▶ _RECORDED INFORMATION_:

-.-.-

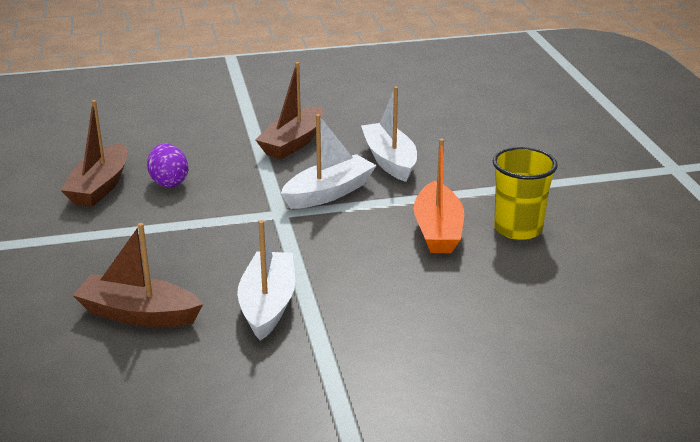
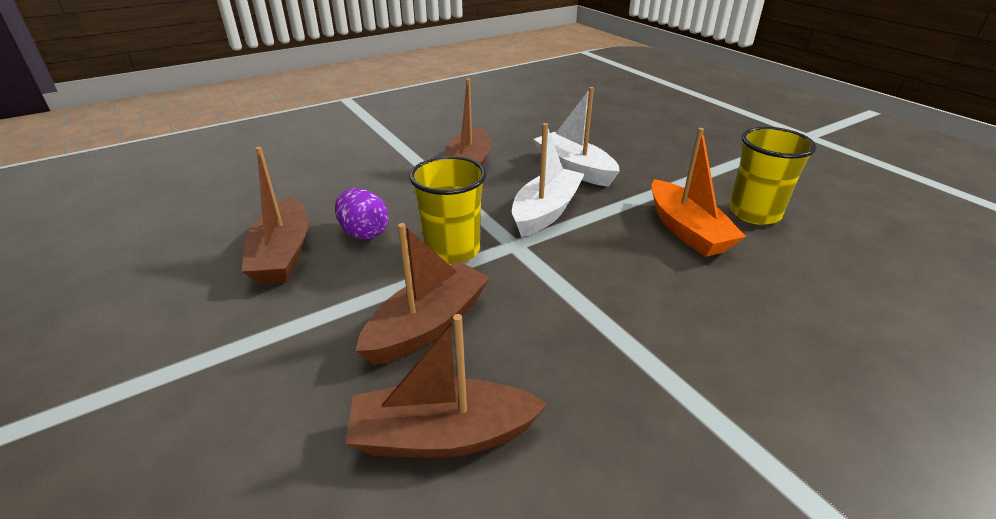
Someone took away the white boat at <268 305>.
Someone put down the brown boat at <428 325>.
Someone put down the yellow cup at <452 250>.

-.-.-

▶ _EXERCISE_: Show all lines of the material in which the word "boat" can be found.

▶ _RESULT_:
Someone took away the white boat at <268 305>.
Someone put down the brown boat at <428 325>.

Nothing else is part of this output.